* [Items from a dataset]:
▬▬▬
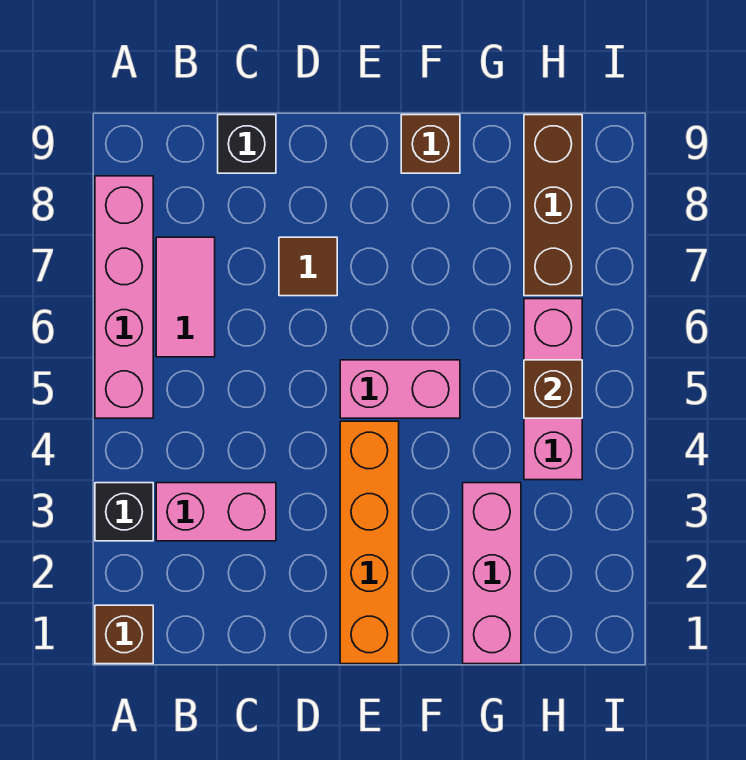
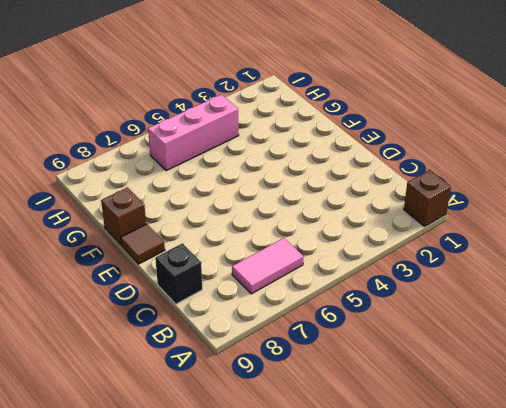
brown tile E9 level 1 -> brown tile D7 level 1
none -> black brick A3 level 1
none -> pink brick A5:A8 level 1
none -> pink brick B3:C3 level 1

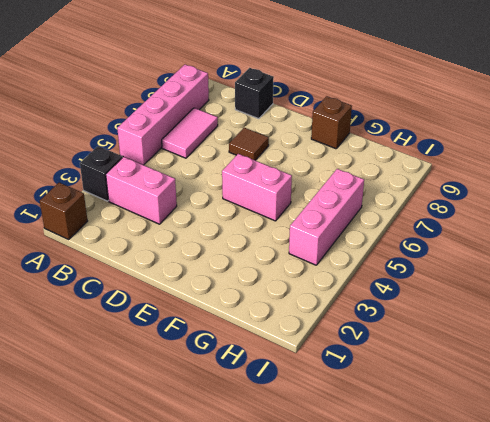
none -> orange brick E1:E4 level 1
none -> pink brick G1:G3 level 1
none -> brown brick H7:H9 level 1

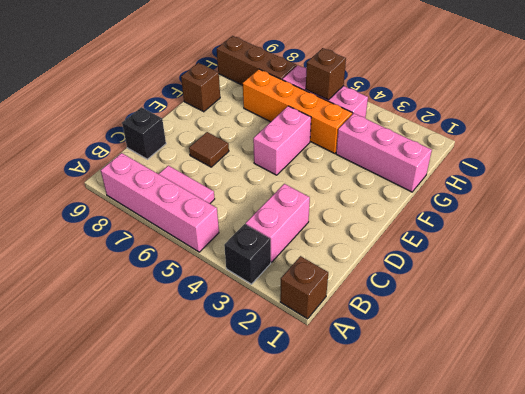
orange brick G4:G7 level 1 -> orange brick E1:E4 level 1

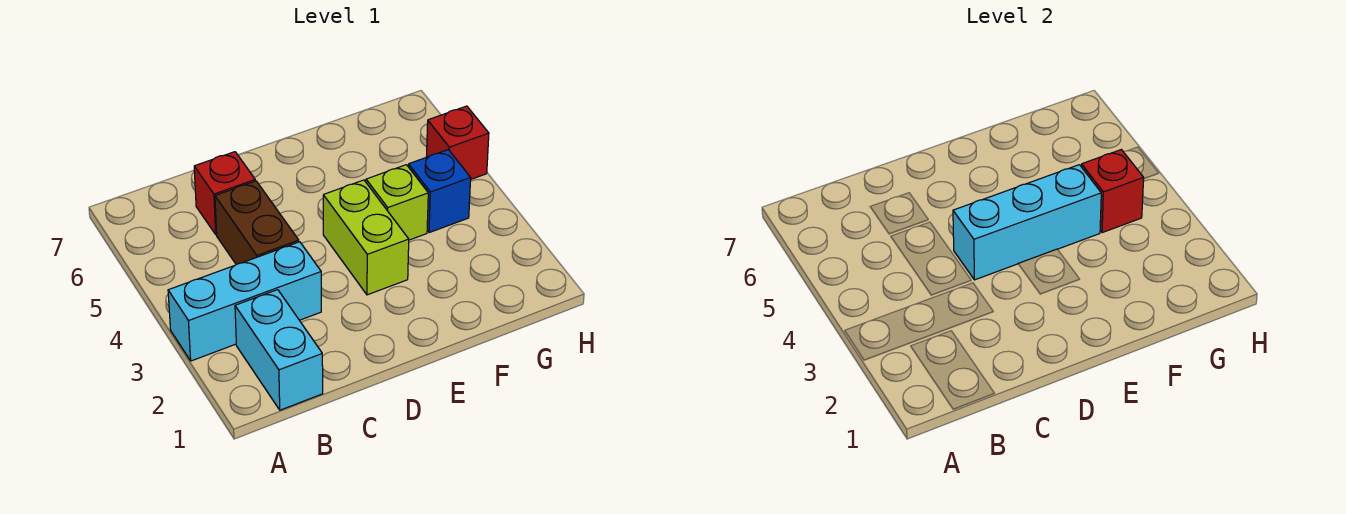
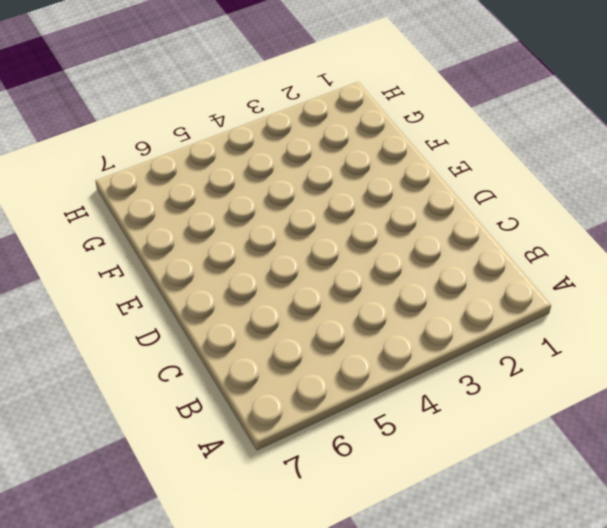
none -> cyan brick A3:C3 level 1
none -> cyan brick B1:B2 level 1

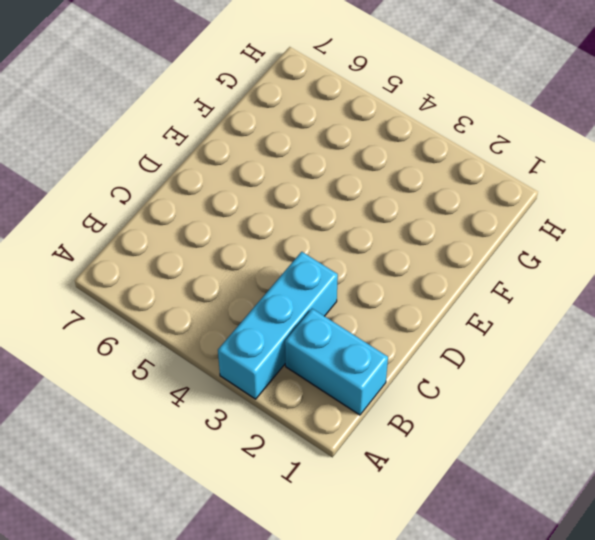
none -> brown brick C4:C5 level 1
none -> red brick C6 level 1

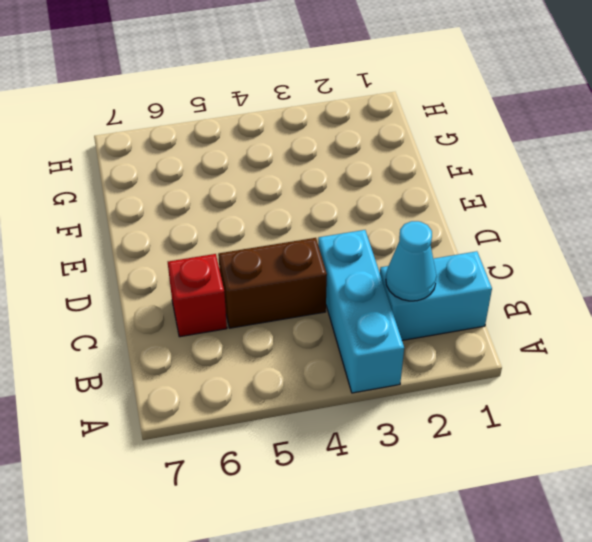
cyan cone B2 level 2 -> none
none -> lime brick E3:E4 level 1
none -> lime brick F4 level 1

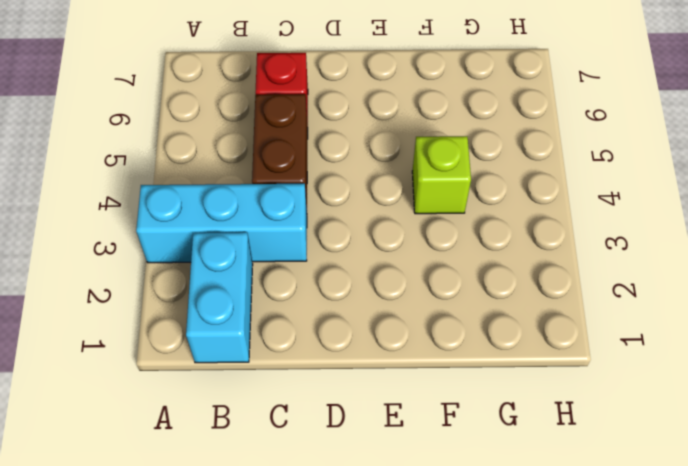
none -> lime brick E3:E4 level 1
none -> blue brick G4 level 1

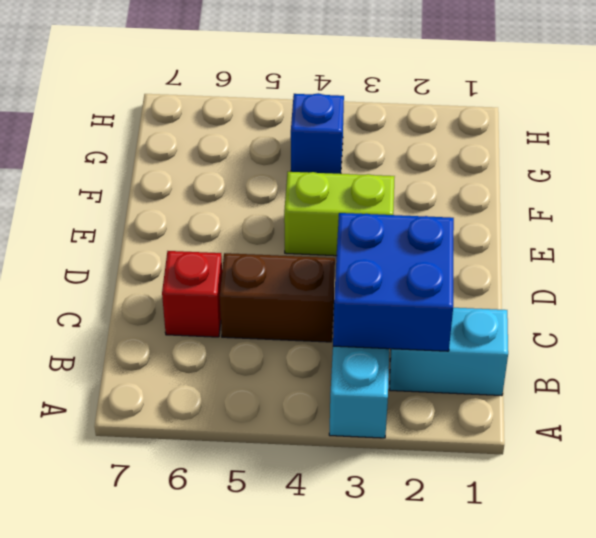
blue brick B2:C3 level 2 -> none
none -> lime brick F4 level 1
none -> red brick H5 level 1

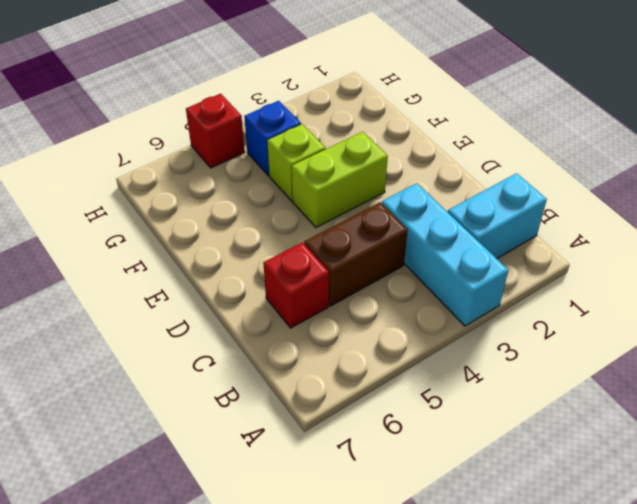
none -> cyan brick D4:F4 level 2
none -> red brick G4 level 2

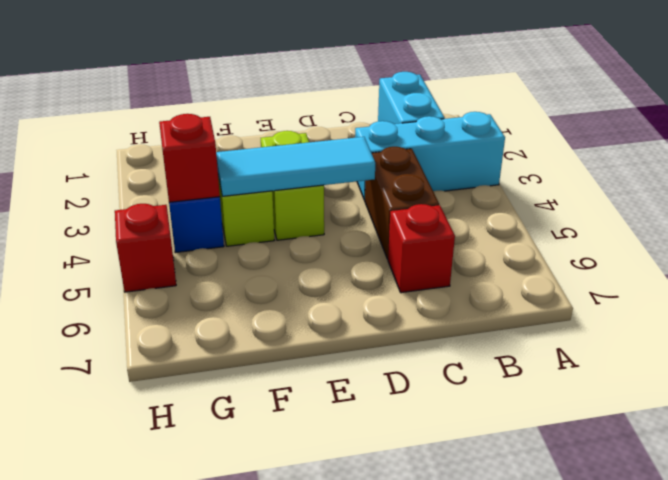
cyan tile D4:F4 level 2 -> cyan brick D4:F4 level 2

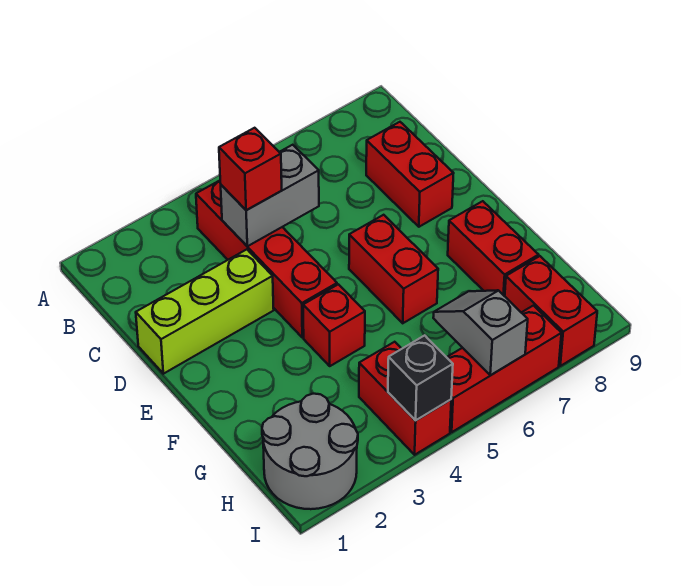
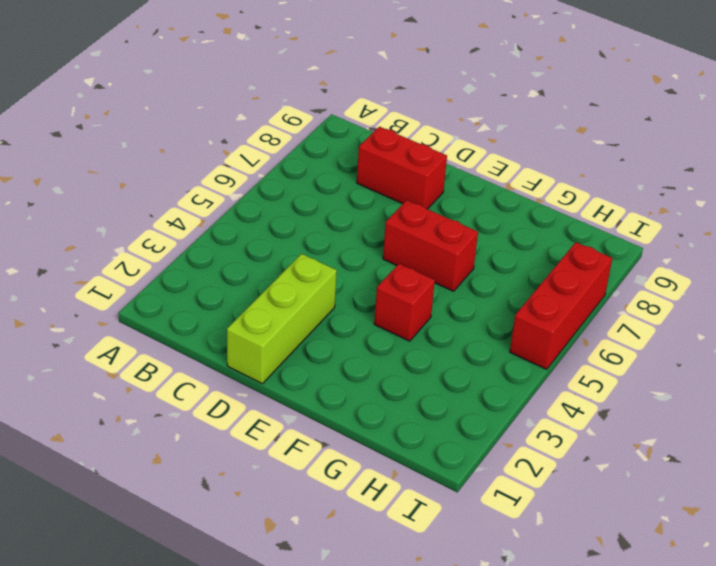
none -> red brick B4:E4 level 1
none -> red brick F8:G8 level 1
none -> grey round brick H1:I2 level 1

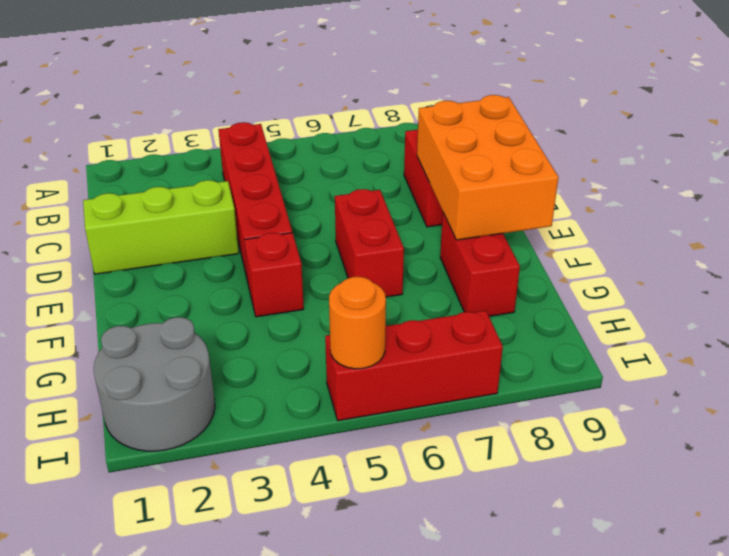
orange brick D8:F9 level 2 -> none
orange round brick I5 level 2 -> none
none -> red brick H4:I4 level 1
none -> red brick H8:I8 level 1
none -> grey brick C4:C5 level 2

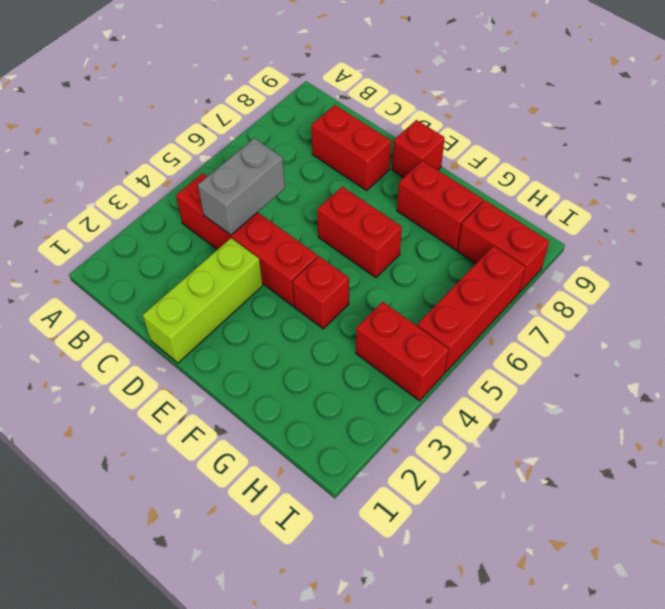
red brick E9 level 1 -> red brick C4 level 3
none -> grey round brick H1:I2 level 1
none -> grey slope H6:I6 level 2 top I
none -> black brick I4 level 2

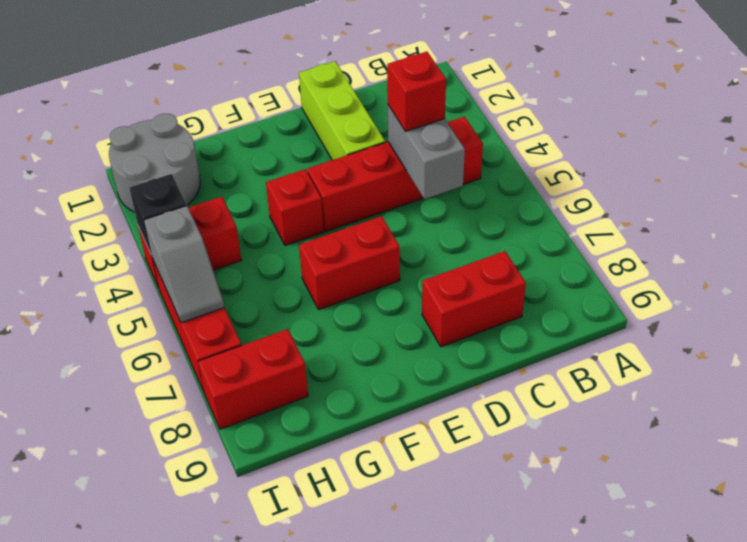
grey slope I5:I6 level 2 top 5 -> grey slope H6:I6 level 2 top I
none -> red brick F8:G8 level 1

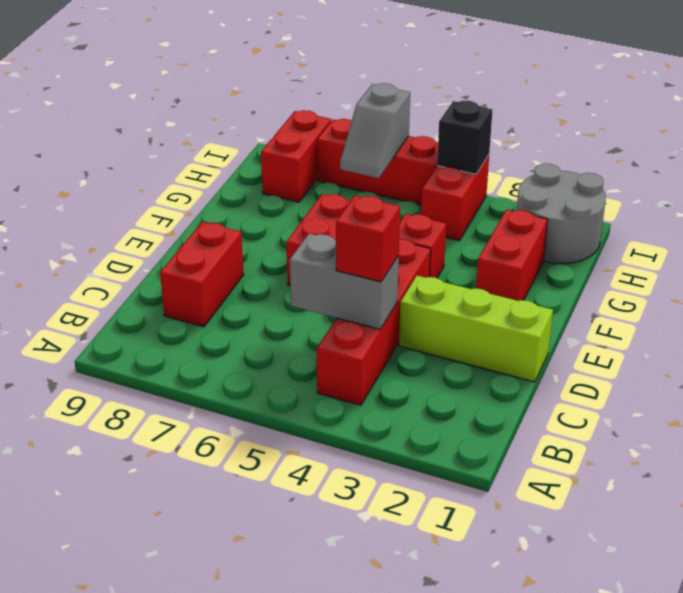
red brick F2:G2 level 1 -> red brick F8:G8 level 1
▬▬▬
* [WORK REQUIRED]:
Each line of the data must be restated exactly, and the pictures must be left out.

* [EXPECTED ANSWER]:
brown tile E9 level 1 -> brown tile D7 level 1
none -> black brick A3 level 1
none -> pink brick A5:A8 level 1
none -> pink brick B3:C3 level 1

none -> orange brick E1:E4 level 1
none -> pink brick G1:G3 level 1
none -> brown brick H7:H9 level 1

orange brick G4:G7 level 1 -> orange brick E1:E4 level 1

none -> cyan brick A3:C3 level 1
none -> cyan brick B1:B2 level 1

none -> brown brick C4:C5 level 1
none -> red brick C6 level 1

cyan cone B2 level 2 -> none
none -> lime brick E3:E4 level 1
none -> lime brick F4 level 1

none -> lime brick E3:E4 level 1
none -> blue brick G4 level 1

blue brick B2:C3 level 2 -> none
none -> lime brick F4 level 1
none -> red brick H5 level 1

none -> cyan brick D4:F4 level 2
none -> red brick G4 level 2

cyan tile D4:F4 level 2 -> cyan brick D4:F4 level 2

none -> red brick B4:E4 level 1
none -> red brick F8:G8 level 1
none -> grey round brick H1:I2 level 1

orange brick D8:F9 level 2 -> none
orange round brick I5 level 2 -> none
none -> red brick H4:I4 level 1
none -> red brick H8:I8 level 1
none -> grey brick C4:C5 level 2

red brick E9 level 1 -> red brick C4 level 3
none -> grey round brick H1:I2 level 1
none -> grey slope H6:I6 level 2 top I
none -> black brick I4 level 2

grey slope I5:I6 level 2 top 5 -> grey slope H6:I6 level 2 top I
none -> red brick F8:G8 level 1

red brick F2:G2 level 1 -> red brick F8:G8 level 1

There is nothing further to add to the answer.